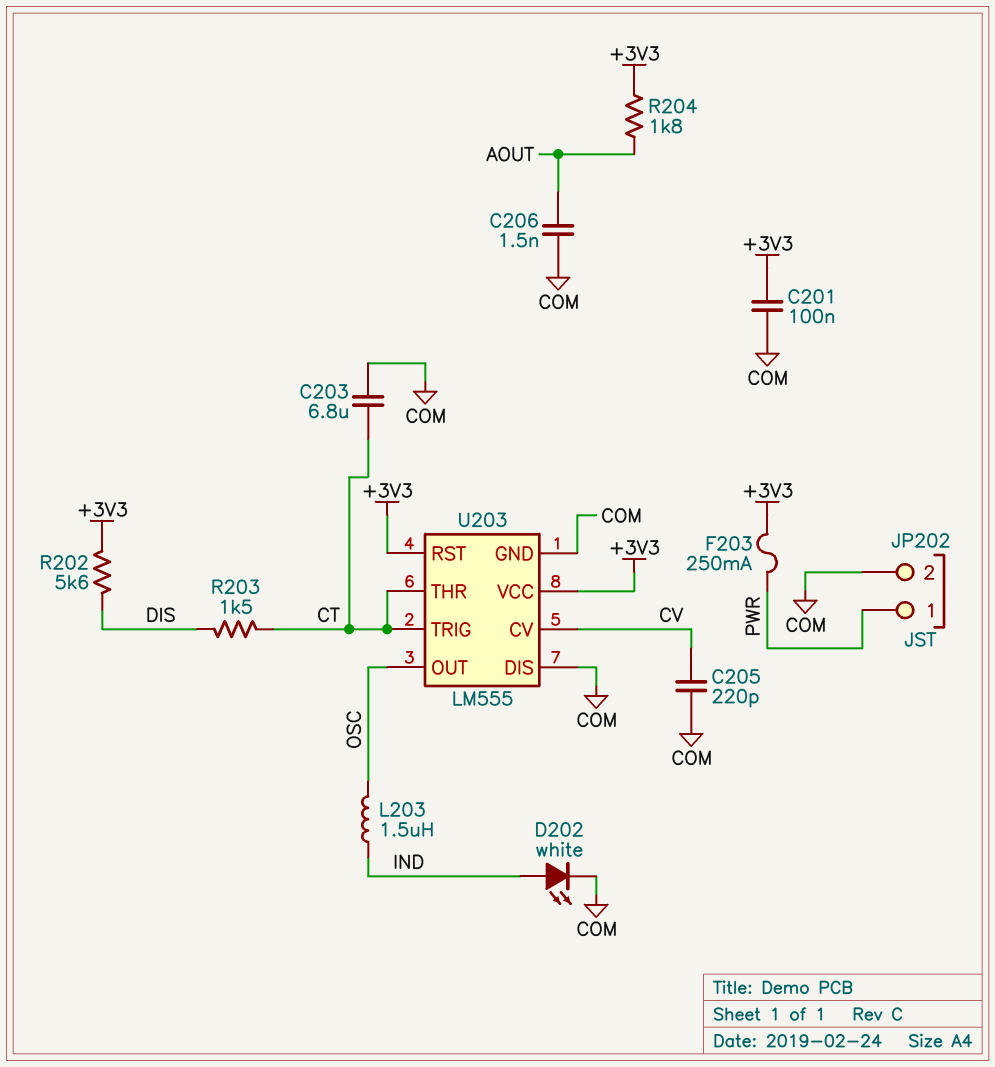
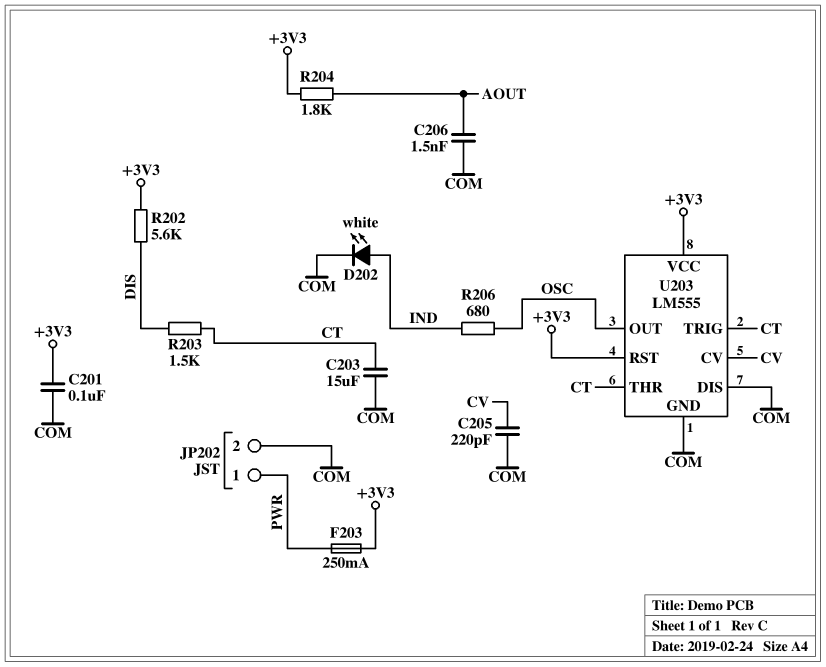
C203: 6.8uF (COM, CT) -> 15uF (COM, CT)
L203: 1.5uH (IND, OSC) -> none
R206: none -> 680 (IND, OSC)

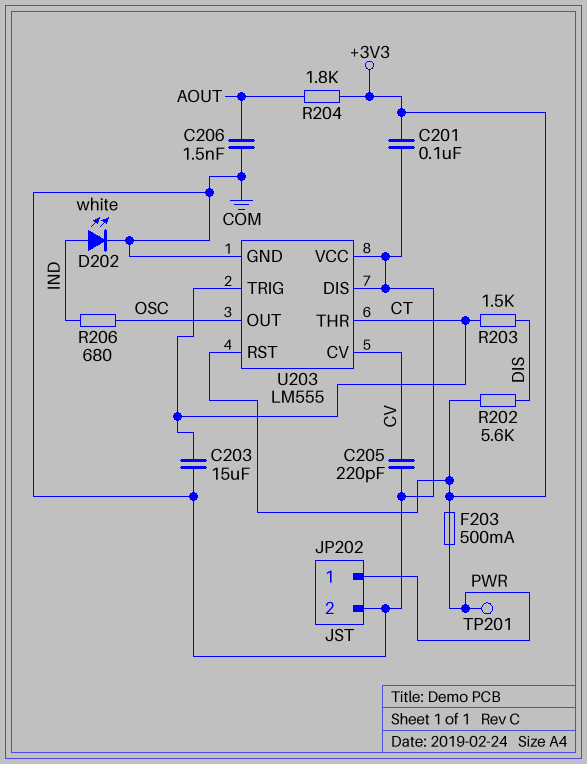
F203: 250mA (+3V3, PWR) -> 500mA (+3V3, PWR)
TP201: none -> test point (PWR)
U203 pin VCC: +3V3 -> COM

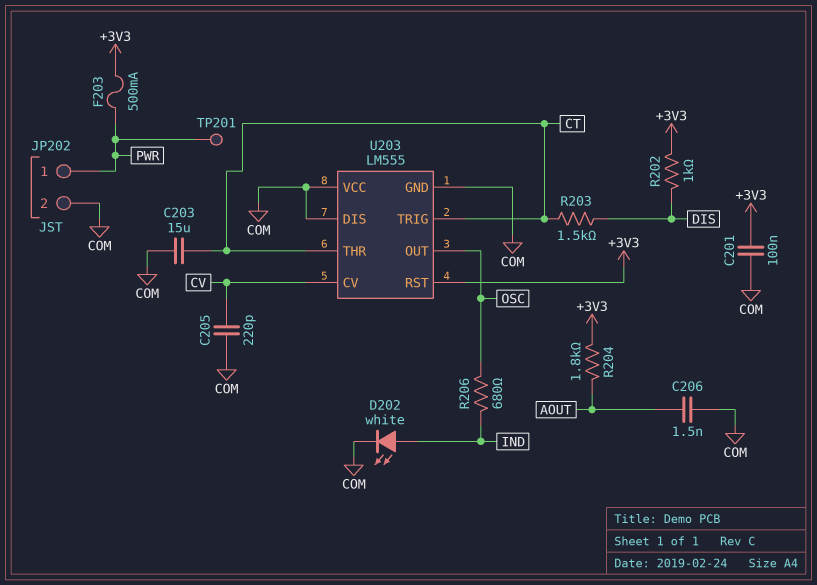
R202: 5.6k (+3V3, DIS) -> 1k (+3V3, DIS)

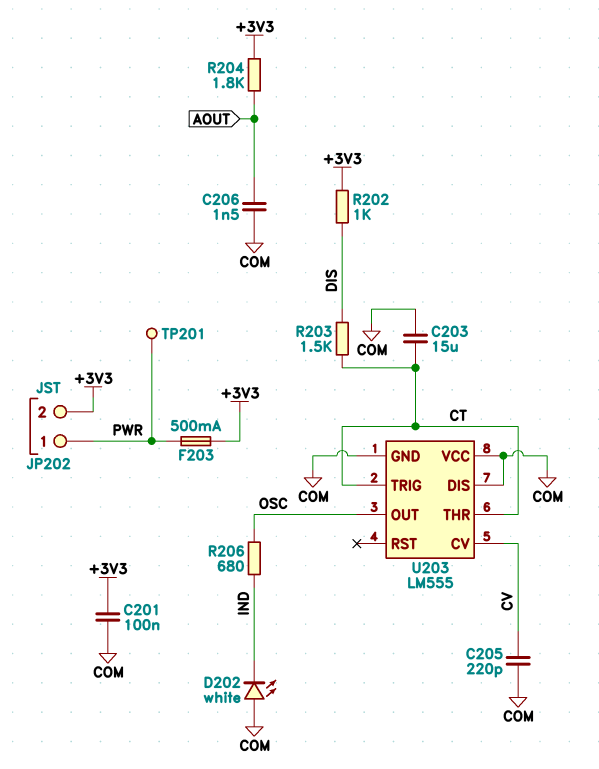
D202: LED white (A IND, K COM) -> LED white (A COM, K IND)
JP202 pin 2: COM -> +3V3
U203 pin RST: +3V3 -> none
---+---
**What you need to do**.
Write out all the entries exactly, except for the pictures.

**Answer to this task**.
C203: 6.8uF (COM, CT) -> 15uF (COM, CT)
L203: 1.5uH (IND, OSC) -> none
R206: none -> 680 (IND, OSC)

F203: 250mA (+3V3, PWR) -> 500mA (+3V3, PWR)
TP201: none -> test point (PWR)
U203 pin VCC: +3V3 -> COM

R202: 5.6k (+3V3, DIS) -> 1k (+3V3, DIS)

D202: LED white (A IND, K COM) -> LED white (A COM, K IND)
JP202 pin 2: COM -> +3V3
U203 pin RST: +3V3 -> none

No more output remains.